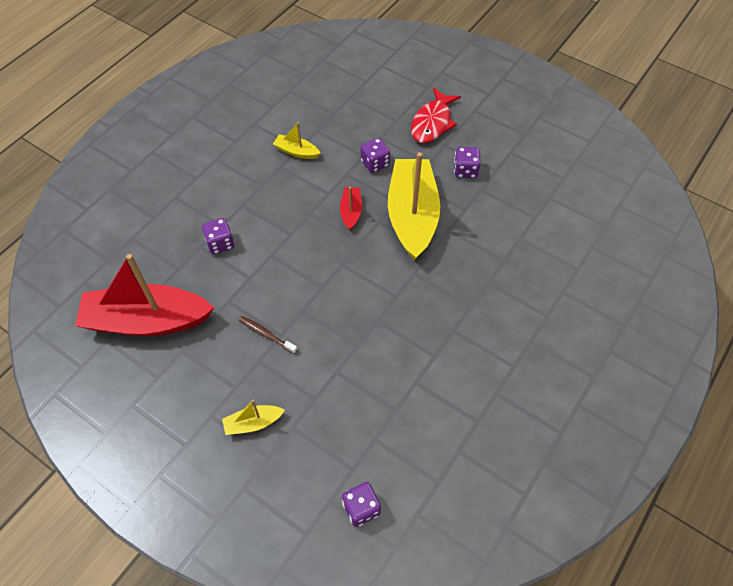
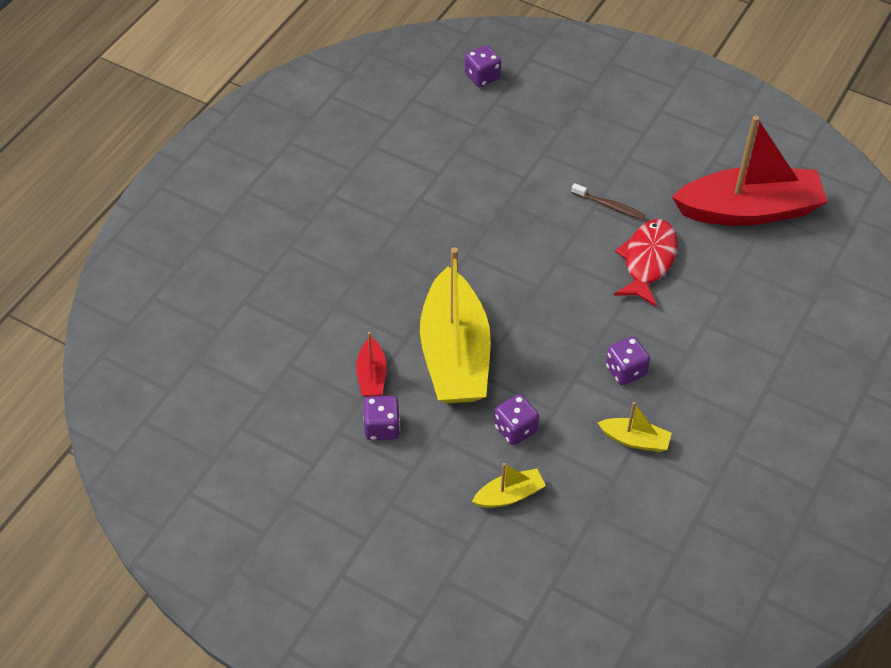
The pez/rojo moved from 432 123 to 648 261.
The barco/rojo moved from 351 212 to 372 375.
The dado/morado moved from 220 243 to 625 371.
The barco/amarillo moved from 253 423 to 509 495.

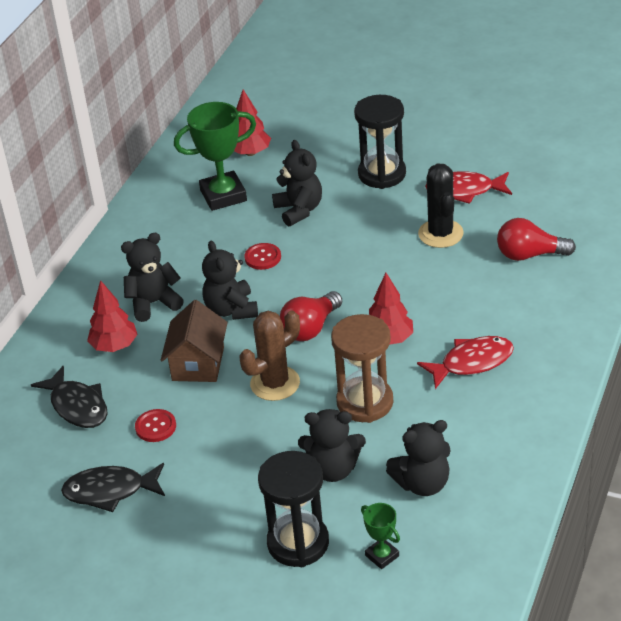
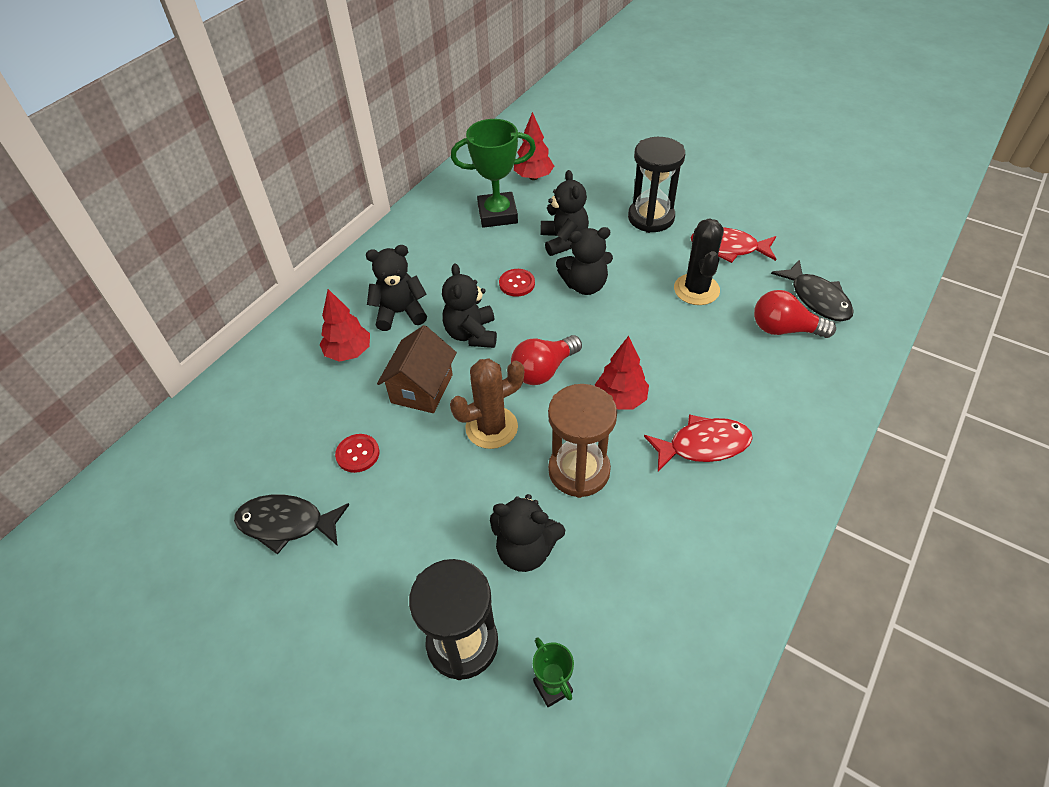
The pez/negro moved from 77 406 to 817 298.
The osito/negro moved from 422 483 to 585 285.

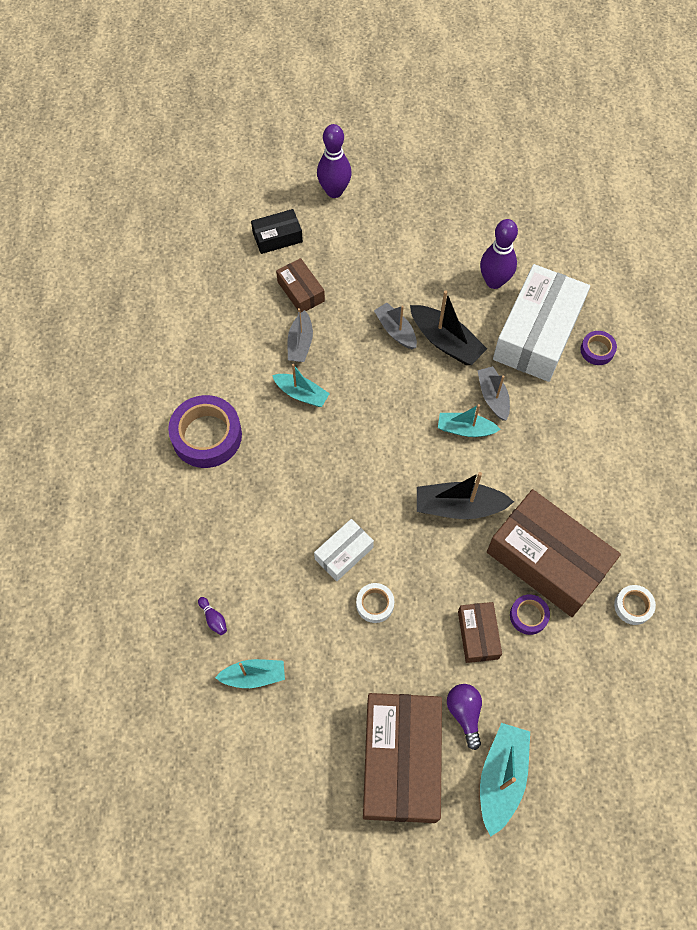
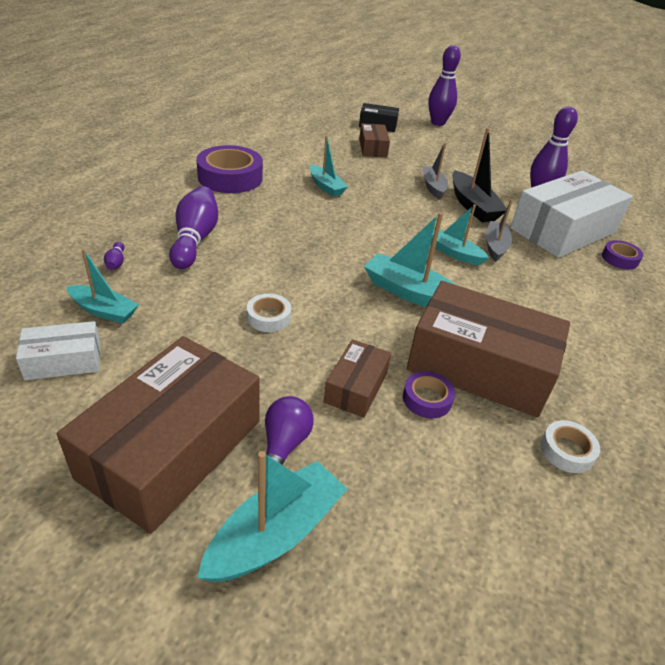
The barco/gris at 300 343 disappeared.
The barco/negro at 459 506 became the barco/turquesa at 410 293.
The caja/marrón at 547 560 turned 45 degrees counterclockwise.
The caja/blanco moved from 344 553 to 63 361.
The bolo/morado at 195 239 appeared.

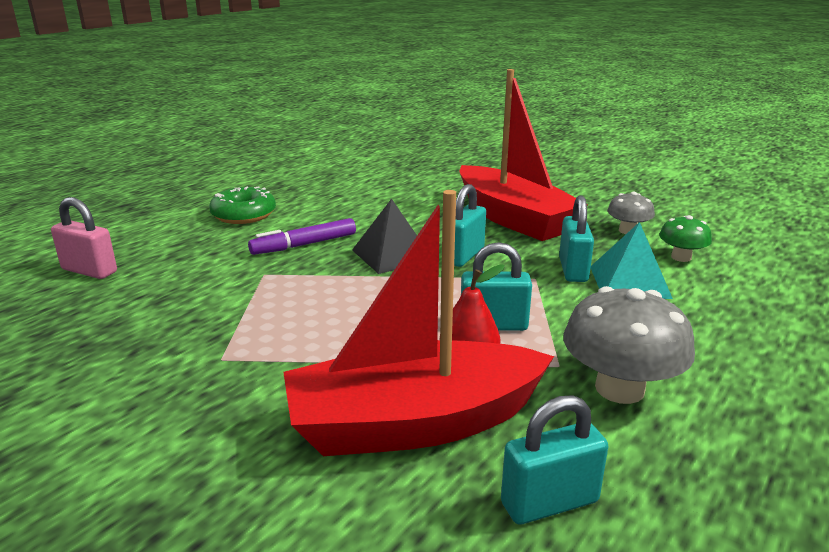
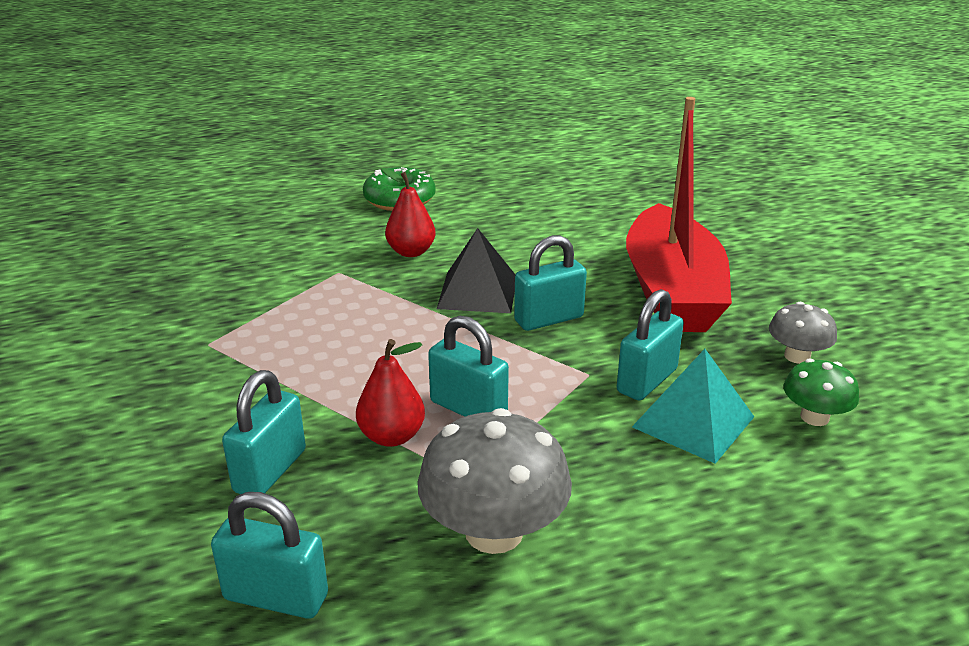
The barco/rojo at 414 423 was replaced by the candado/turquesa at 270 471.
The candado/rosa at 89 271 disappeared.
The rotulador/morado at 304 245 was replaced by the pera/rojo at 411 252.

## [What you should do]
From the first line through the line with "The pez/negro moved from 77 406 to 817 298.", output those lines of the entries above exactly, and nothing else, with the pictures left out.

## [Completed task]
The pez/rojo moved from 432 123 to 648 261.
The barco/rojo moved from 351 212 to 372 375.
The dado/morado moved from 220 243 to 625 371.
The barco/amarillo moved from 253 423 to 509 495.

The pez/negro moved from 77 406 to 817 298.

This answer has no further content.